> EXERCISE REQUIREMENTS:
Please transcribe the entries below exactly and leave out every picture.

##### INFORMATION SHOWN

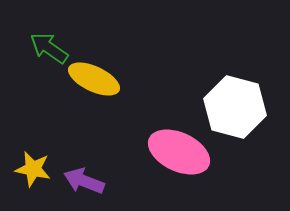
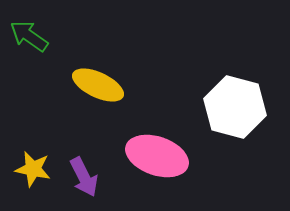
green arrow: moved 20 px left, 12 px up
yellow ellipse: moved 4 px right, 6 px down
pink ellipse: moved 22 px left, 4 px down; rotated 6 degrees counterclockwise
purple arrow: moved 4 px up; rotated 138 degrees counterclockwise
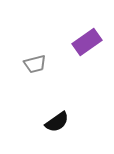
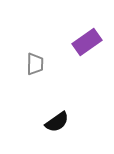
gray trapezoid: rotated 75 degrees counterclockwise
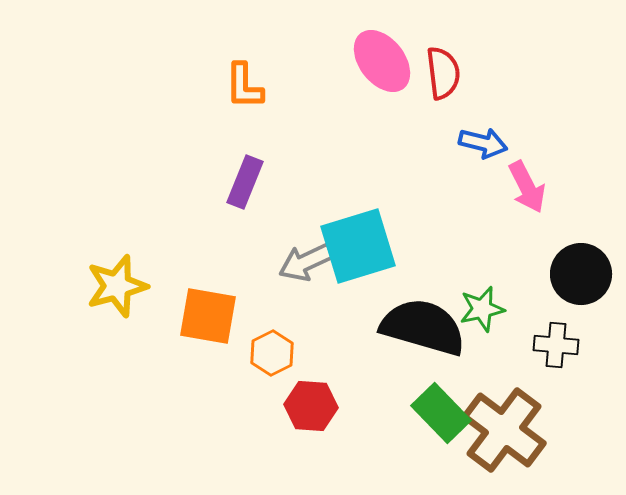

##########

> RESPONSE TO THE EXERCISE:
green arrow: moved 20 px left, 12 px up
yellow ellipse: moved 4 px right, 6 px down
pink ellipse: moved 22 px left, 4 px down; rotated 6 degrees counterclockwise
purple arrow: moved 4 px up; rotated 138 degrees counterclockwise
gray trapezoid: rotated 75 degrees counterclockwise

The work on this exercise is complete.